▸ **EXERCISE**: Nothing in the records may be altered, and no picture may be included. Restate them in full.

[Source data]

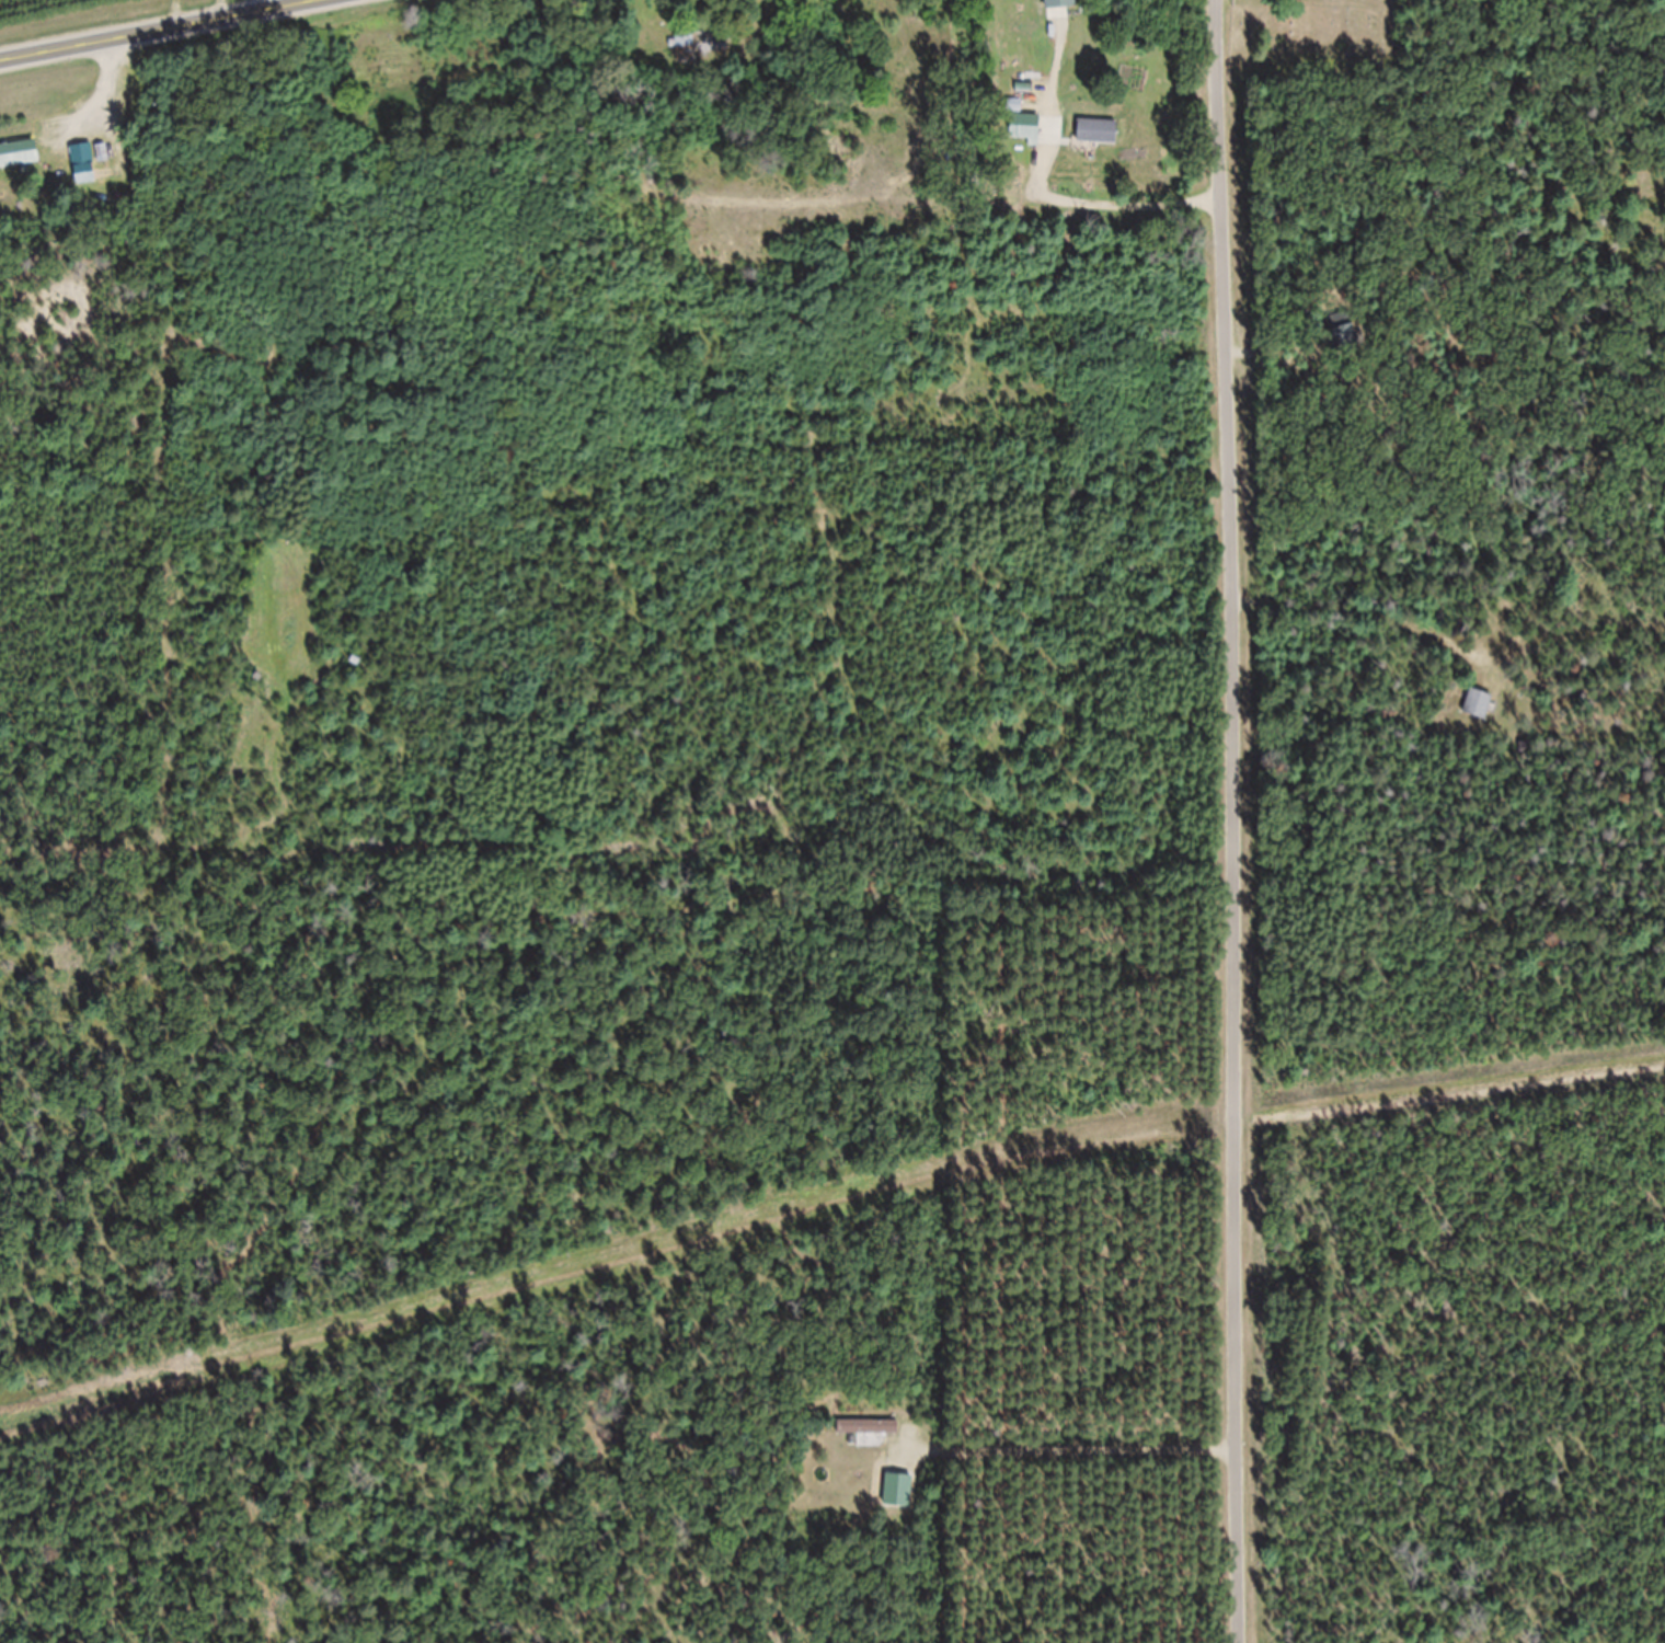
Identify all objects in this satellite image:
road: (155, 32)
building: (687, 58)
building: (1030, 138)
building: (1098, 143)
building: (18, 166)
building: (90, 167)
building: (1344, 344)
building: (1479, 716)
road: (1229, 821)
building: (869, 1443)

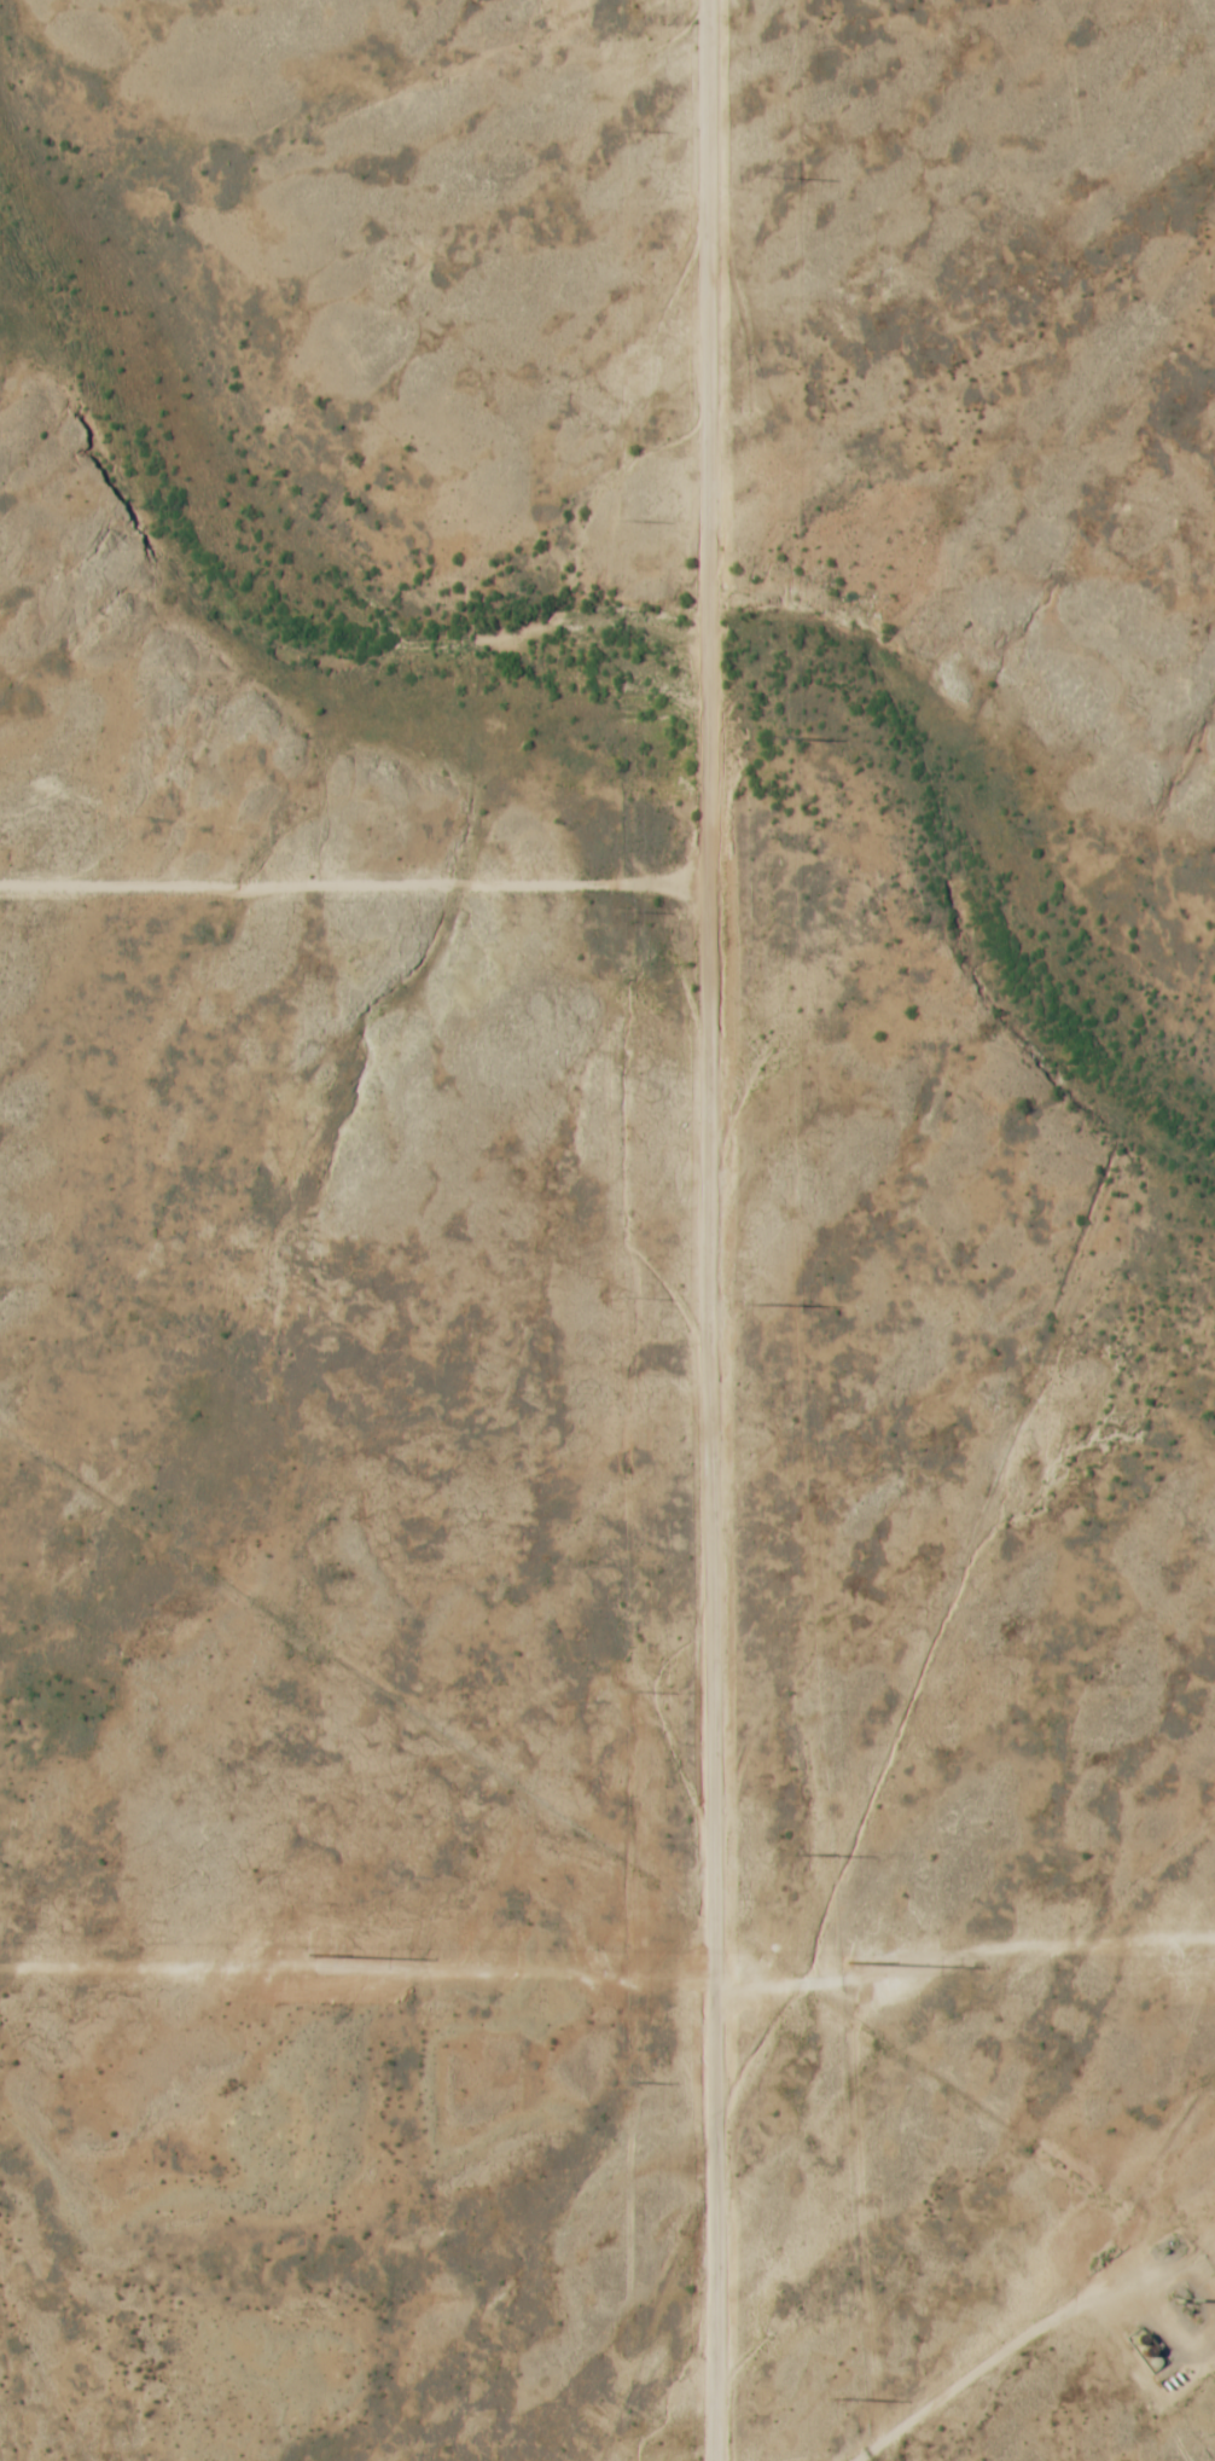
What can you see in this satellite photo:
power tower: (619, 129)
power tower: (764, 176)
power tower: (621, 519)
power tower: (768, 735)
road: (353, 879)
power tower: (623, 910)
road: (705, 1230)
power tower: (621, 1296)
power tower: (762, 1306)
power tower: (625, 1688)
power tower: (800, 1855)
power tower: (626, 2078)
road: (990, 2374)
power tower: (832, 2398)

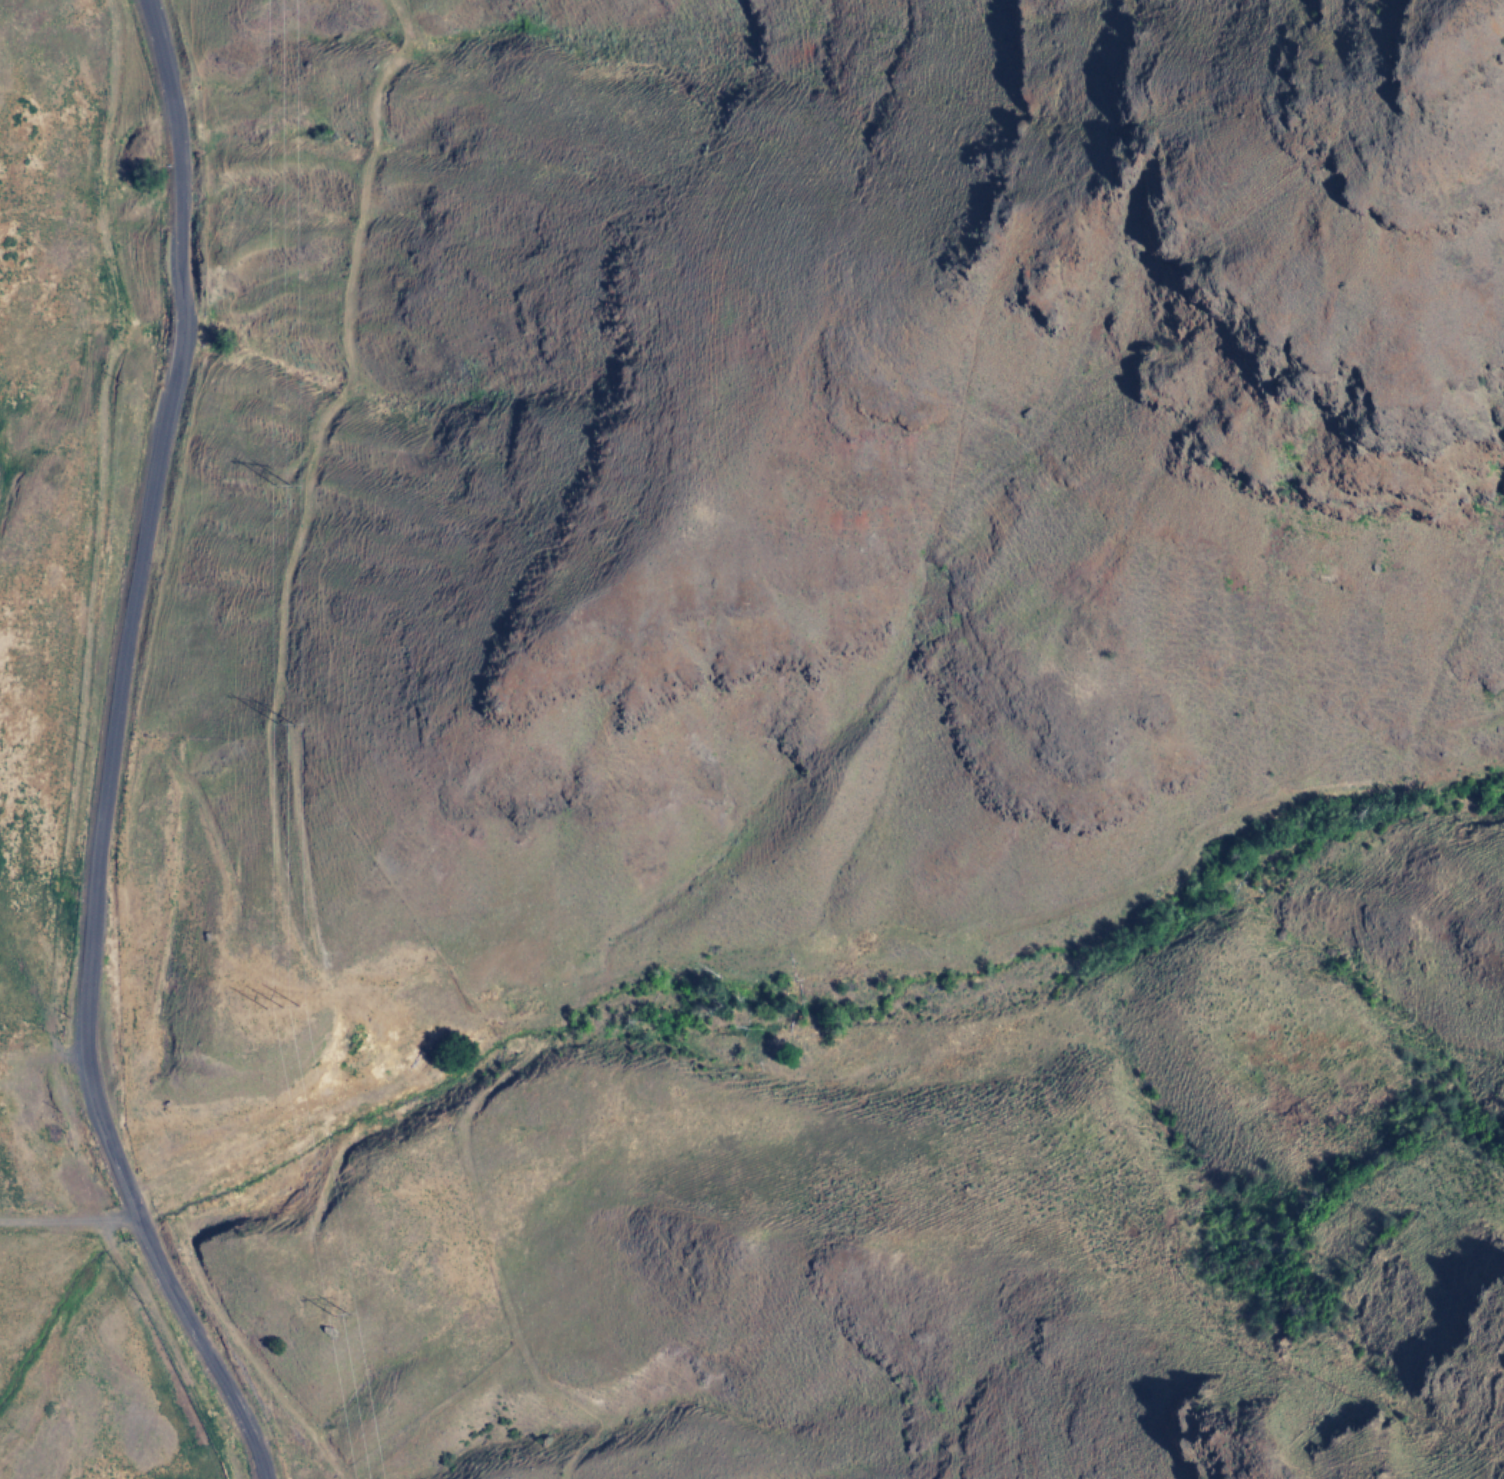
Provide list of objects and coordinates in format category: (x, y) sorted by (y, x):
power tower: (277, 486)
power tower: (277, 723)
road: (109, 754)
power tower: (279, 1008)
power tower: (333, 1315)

▸ **OUTPUT BELOW**:
Identify all objects in this satellite image:
road: (155, 32)
building: (687, 58)
building: (1030, 138)
building: (1098, 143)
building: (18, 166)
building: (90, 167)
building: (1344, 344)
building: (1479, 716)
road: (1229, 821)
building: (869, 1443)

What can you see in this satellite photo:
power tower: (619, 129)
power tower: (764, 176)
power tower: (621, 519)
power tower: (768, 735)
road: (353, 879)
power tower: (623, 910)
road: (705, 1230)
power tower: (621, 1296)
power tower: (762, 1306)
power tower: (625, 1688)
power tower: (800, 1855)
power tower: (626, 2078)
road: (990, 2374)
power tower: (832, 2398)

Provide list of objects and coordinates in format category: (x, y) sorted by (y, x):
power tower: (277, 486)
power tower: (277, 723)
road: (109, 754)
power tower: (279, 1008)
power tower: (333, 1315)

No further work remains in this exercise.